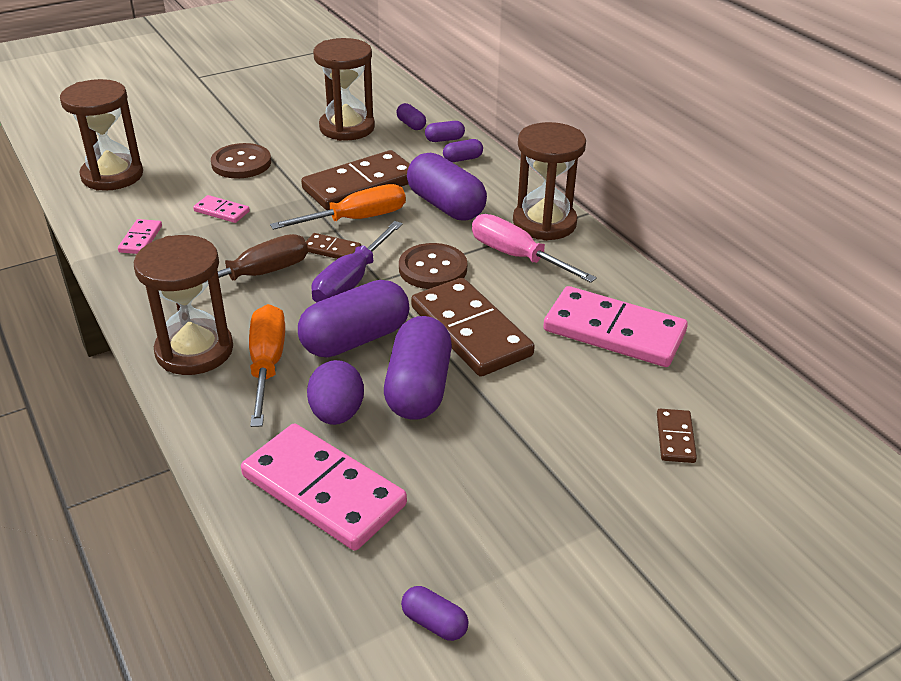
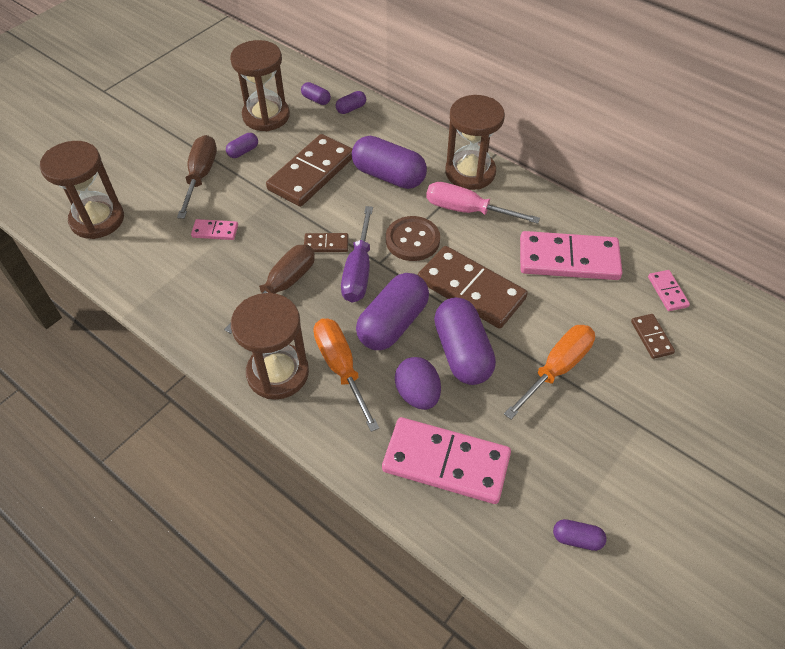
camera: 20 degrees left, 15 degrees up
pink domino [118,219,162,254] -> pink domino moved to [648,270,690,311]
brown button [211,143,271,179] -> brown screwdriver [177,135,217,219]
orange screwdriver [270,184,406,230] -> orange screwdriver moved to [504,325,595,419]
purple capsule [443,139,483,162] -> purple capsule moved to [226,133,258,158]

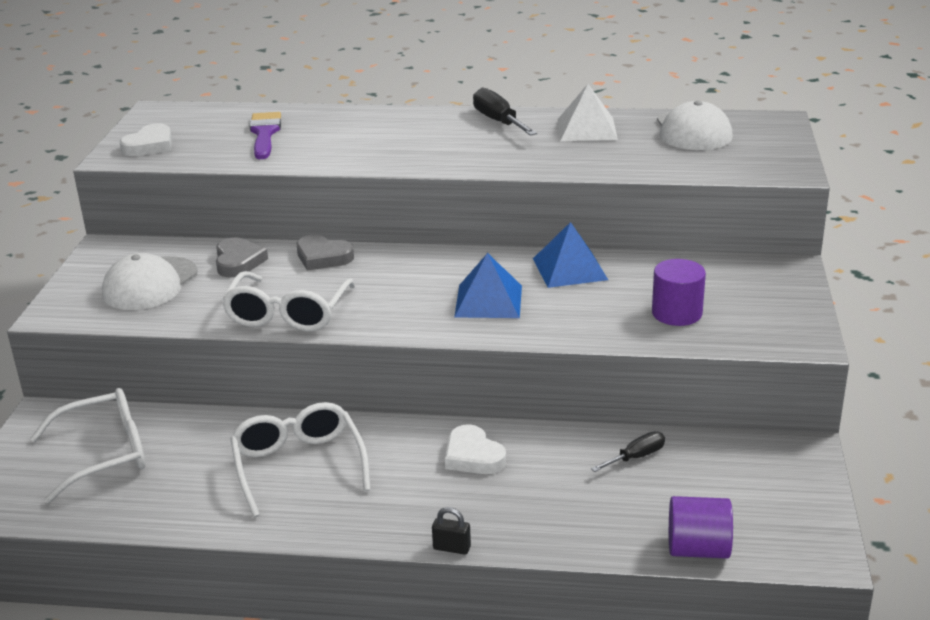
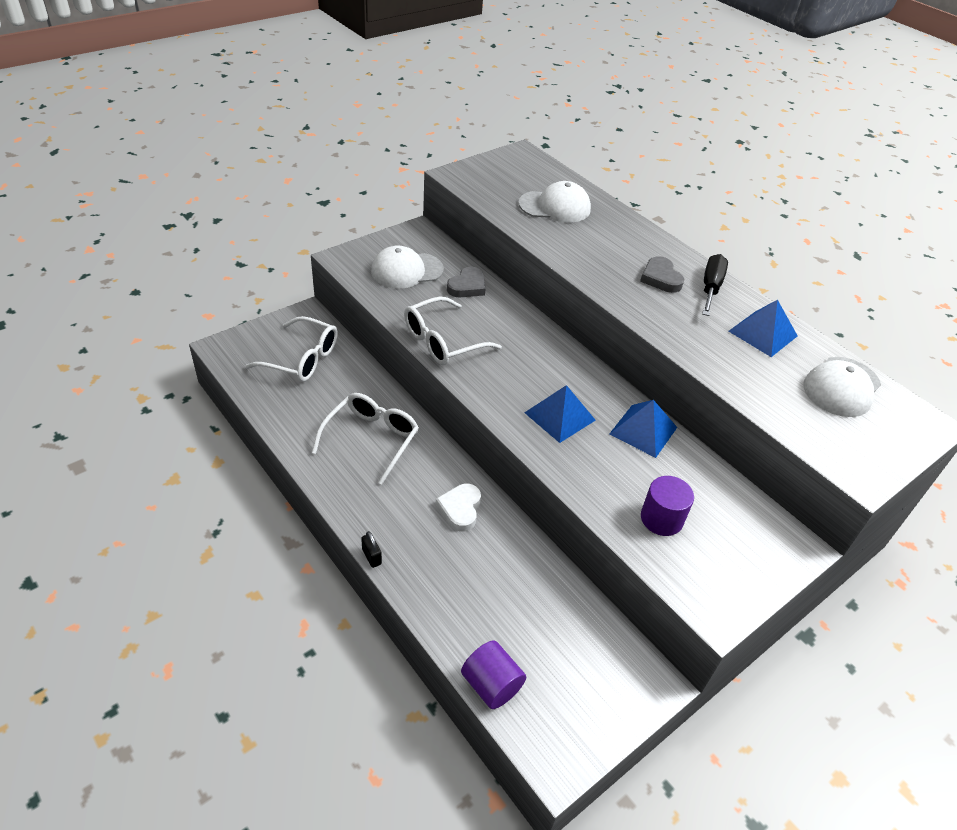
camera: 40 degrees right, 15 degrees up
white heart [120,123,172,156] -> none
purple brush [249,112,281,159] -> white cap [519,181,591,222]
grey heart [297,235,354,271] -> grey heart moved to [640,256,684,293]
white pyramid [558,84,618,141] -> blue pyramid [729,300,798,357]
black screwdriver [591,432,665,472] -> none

☆ ☆ ☆

WHAT THE EXERCISE ASKS: Here, the lines to copy run from the one containing "white pyramid [558,84,618,141]" to the final line of the listing; copy them exactly and nothing else.

FINAL ANSWER:
white pyramid [558,84,618,141] -> blue pyramid [729,300,798,357]
black screwdriver [591,432,665,472] -> none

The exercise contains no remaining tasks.